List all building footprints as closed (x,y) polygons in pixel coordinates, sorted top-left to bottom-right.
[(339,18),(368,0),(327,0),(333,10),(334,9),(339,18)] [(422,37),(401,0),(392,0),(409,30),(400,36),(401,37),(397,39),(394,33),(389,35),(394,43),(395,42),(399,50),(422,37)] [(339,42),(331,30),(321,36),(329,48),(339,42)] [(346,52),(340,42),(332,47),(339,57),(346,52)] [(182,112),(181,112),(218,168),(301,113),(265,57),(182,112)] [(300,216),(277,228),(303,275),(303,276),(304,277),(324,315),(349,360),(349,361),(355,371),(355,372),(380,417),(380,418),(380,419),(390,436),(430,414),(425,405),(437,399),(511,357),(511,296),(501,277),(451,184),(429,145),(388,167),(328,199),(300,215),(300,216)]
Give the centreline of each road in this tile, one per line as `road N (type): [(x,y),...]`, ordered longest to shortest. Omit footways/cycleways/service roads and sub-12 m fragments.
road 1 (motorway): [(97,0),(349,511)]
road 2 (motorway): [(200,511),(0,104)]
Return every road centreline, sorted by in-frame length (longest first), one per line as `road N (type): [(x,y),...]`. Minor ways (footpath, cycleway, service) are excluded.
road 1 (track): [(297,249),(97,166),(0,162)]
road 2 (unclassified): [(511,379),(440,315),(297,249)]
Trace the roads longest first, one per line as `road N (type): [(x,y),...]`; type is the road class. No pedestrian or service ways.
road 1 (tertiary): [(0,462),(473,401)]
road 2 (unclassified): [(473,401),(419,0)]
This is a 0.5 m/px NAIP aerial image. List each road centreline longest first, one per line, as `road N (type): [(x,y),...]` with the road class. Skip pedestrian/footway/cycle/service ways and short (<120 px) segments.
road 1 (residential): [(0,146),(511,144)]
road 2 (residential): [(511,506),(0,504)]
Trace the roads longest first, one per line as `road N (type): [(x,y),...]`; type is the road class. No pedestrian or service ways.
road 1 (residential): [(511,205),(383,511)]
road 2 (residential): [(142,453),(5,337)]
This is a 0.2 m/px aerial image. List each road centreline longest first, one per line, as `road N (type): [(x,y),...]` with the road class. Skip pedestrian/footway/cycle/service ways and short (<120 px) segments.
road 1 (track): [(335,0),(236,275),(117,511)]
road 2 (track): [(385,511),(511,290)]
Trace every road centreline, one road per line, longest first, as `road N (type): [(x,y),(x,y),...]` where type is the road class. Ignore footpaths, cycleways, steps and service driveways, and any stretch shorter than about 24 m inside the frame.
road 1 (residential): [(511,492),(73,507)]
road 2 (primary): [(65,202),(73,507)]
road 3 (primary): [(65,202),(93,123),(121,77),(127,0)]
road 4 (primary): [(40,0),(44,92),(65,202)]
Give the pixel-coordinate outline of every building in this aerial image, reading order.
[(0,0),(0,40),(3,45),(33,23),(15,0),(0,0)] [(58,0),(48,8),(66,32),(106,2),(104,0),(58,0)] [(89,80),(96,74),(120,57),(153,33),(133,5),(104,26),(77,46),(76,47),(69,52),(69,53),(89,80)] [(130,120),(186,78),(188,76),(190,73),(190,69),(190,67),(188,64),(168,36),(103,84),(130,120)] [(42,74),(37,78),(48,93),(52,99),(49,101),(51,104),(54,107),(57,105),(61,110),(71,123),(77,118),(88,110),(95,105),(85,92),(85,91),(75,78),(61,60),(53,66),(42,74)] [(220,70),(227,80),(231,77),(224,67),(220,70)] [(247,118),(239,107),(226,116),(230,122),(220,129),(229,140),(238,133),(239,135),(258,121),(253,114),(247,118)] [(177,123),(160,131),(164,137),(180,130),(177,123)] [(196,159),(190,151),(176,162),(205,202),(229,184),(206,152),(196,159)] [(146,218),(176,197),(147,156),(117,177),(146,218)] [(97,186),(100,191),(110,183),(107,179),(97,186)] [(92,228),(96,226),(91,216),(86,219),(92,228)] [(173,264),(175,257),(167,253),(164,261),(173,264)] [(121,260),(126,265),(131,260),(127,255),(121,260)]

——

> **TASK STATEMENT**
Put every line of the items above into a JSON list of strings, one string per line, leaving out any blank lines.

> **FULL OUTPUT**
[
  "List all building footprints as closed (x,y) polygons in pixel coordinates, sorted top-left to bottom-right.",
  "[(339,18),(368,0),(327,0),(333,10),(334,9),(339,18)] [(422,37),(401,0),(392,0),(409,30),(400,36),(401,37),(397,39),(394,33),(389,35),(394,43),(395,42),(399,50),(422,37)] [(339,42),(331,30),(321,36),(329,48),(339,42)] [(346,52),(340,42),(332,47),(339,57),(346,52)] [(182,112),(181,112),(218,168),(301,113),(265,57),(182,112)] [(300,216),(277,228),(303,275),(303,276),(304,277),(324,315),(349,360),(349,361),(355,371),(355,372),(380,417),(380,418),(380,419),(390,436),(430,414),(425,405),(437,399),(511,357),(511,296),(501,277),(451,184),(429,145),(388,167),(328,199),(300,215),(300,216)]",
  "Give the centreline of each road in this tile, one per line as `road N (type): [(x,y),...]`, ordered longest to shortest. Omit footways/cycleways/service roads and sub-12 m fragments.",
  "road 1 (motorway): [(97,0),(349,511)]",
  "road 2 (motorway): [(200,511),(0,104)]",
  "Return every road centreline, sorted by in-frame length (longest first), one per line as `road N (type): [(x,y),...]`. Minor ways (footpath, cycleway, service) are excluded.",
  "road 1 (track): [(297,249),(97,166),(0,162)]",
  "road 2 (unclassified): [(511,379),(440,315),(297,249)]",
  "Trace the roads longest first, one per line as `road N (type): [(x,y),...]`; type is the road class. No pedestrian or service ways.",
  "road 1 (tertiary): [(0,462),(473,401)]",
  "road 2 (unclassified): [(473,401),(419,0)]",
  "This is a 0.5 m/px NAIP aerial image. List each road centreline longest first, one per line, as `road N (type): [(x,y),...]` with the road class. Skip pedestrian/footway/cycle/service ways and short (<120 px) segments.",
  "road 1 (residential): [(0,146),(511,144)]",
  "road 2 (residential): [(511,506),(0,504)]",
  "Trace the roads longest first, one per line as `road N (type): [(x,y),...]`; type is the road class. No pedestrian or service ways.",
  "road 1 (residential): [(511,205),(383,511)]",
  "road 2 (residential): [(142,453),(5,337)]",
  "This is a 0.2 m/px aerial image. List each road centreline longest first, one per line, as `road N (type): [(x,y),...]` with the road class. Skip pedestrian/footway/cycle/service ways and short (<120 px) segments.",
  "road 1 (track): [(335,0),(236,275),(117,511)]",
  "road 2 (track): [(385,511),(511,290)]",
  "Trace every road centreline, one road per line, longest first, as `road N (type): [(x,y),(x,y),...]` where type is the road class. Ignore footpaths, cycleways, steps and service driveways, and any stretch shorter than about 24 m inside the frame.",
  "road 1 (residential): [(511,492),(73,507)]",
  "road 2 (primary): [(65,202),(73,507)]",
  "road 3 (primary): [(65,202),(93,123),(121,77),(127,0)]",
  "road 4 (primary): [(40,0),(44,92),(65,202)]",
  "Give the pixel-coordinate outline of every building in this aerial image, reading order.",
  "[(0,0),(0,40),(3,45),(33,23),(15,0),(0,0)] [(58,0),(48,8),(66,32),(106,2),(104,0),(58,0)] [(89,80),(96,74),(120,57),(153,33),(133,5),(104,26),(77,46),(76,47),(69,52),(69,53),(89,80)] [(130,120),(186,78),(188,76),(190,73),(190,69),(190,67),(188,64),(168,36),(103,84),(130,120)] [(42,74),(37,78),(48,93),(52,99),(49,101),(51,104),(54,107),(57,105),(61,110),(71,123),(77,118),(88,110),(95,105),(85,92),(85,91),(75,78),(61,60),(53,66),(42,74)] [(220,70),(227,80),(231,77),(224,67),(220,70)] [(247,118),(239,107),(226,116),(230,122),(220,129),(229,140),(238,133),(239,135),(258,121),(253,114),(247,118)] [(177,123),(160,131),(164,137),(180,130),(177,123)] [(196,159),(190,151),(176,162),(205,202),(229,184),(206,152),(196,159)] [(146,218),(176,197),(147,156),(117,177),(146,218)] [(97,186),(100,191),(110,183),(107,179),(97,186)] [(92,228),(96,226),(91,216),(86,219),(92,228)] [(173,264),(175,257),(167,253),(164,261),(173,264)] [(121,260),(126,265),(131,260),(127,255),(121,260)]"
]